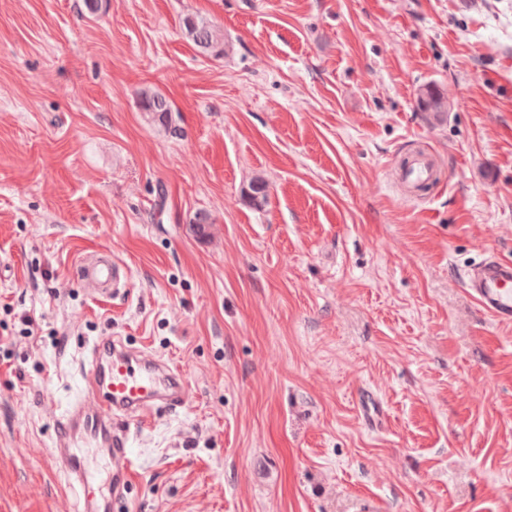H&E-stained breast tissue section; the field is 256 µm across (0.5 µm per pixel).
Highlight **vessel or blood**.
<instances>
[{
  "instance_id": "1",
  "label": "vessel or blood",
  "mask_w": 512,
  "mask_h": 512,
  "mask_svg": "<svg viewBox=\"0 0 512 512\" xmlns=\"http://www.w3.org/2000/svg\"><path fill=\"white\" fill-rule=\"evenodd\" d=\"M431 168L427 156L419 154L401 170L400 177L406 182L424 180ZM124 273L123 266L103 254L83 258L76 268L79 280L97 281L106 296L118 291ZM467 286L484 311L499 322L512 323L511 261L491 259L473 267ZM85 381L96 404L74 406L58 420L54 456L79 488L78 512H112L111 502L102 499L86 478L85 461L77 452L79 443H95L112 457L116 463L113 486L128 484L131 421L157 407L173 410L182 406L186 387L178 369L119 350L112 340L93 344Z\"/></svg>"
}]
</instances>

──────────

▶ _TASK INSTRUCTIONS_:
Without the images, write out each line of the data verbatim.

▶ _WORKED ANSWER_:
H&E-stained breast tissue section; the field is 256 µm across (0.5 µm per pixel).
Highlight **vessel or blood**.
<instances>
[{
  "instance_id": "1",
  "label": "vessel or blood",
  "mask_w": 512,
  "mask_h": 512,
  "mask_svg": "<svg viewBox=\"0 0 512 512\" xmlns=\"http://www.w3.org/2000/svg\"><path fill=\"white\" fill-rule=\"evenodd\" d=\"M431 168L427 156L419 154L401 170L400 177L406 182L424 180ZM124 273L123 266L103 254L83 258L76 268L79 280L97 281L106 296L118 291ZM467 286L484 311L499 322L512 323L511 261L491 259L473 267ZM85 381L96 404L74 406L58 420L54 456L79 488L78 512H112L111 502L102 499L86 478L85 461L77 452L79 443H95L112 457L116 463L113 486L128 484L131 421L157 407L173 410L182 406L186 387L178 369L119 350L112 340L93 344Z\"/></svg>"
}]
</instances>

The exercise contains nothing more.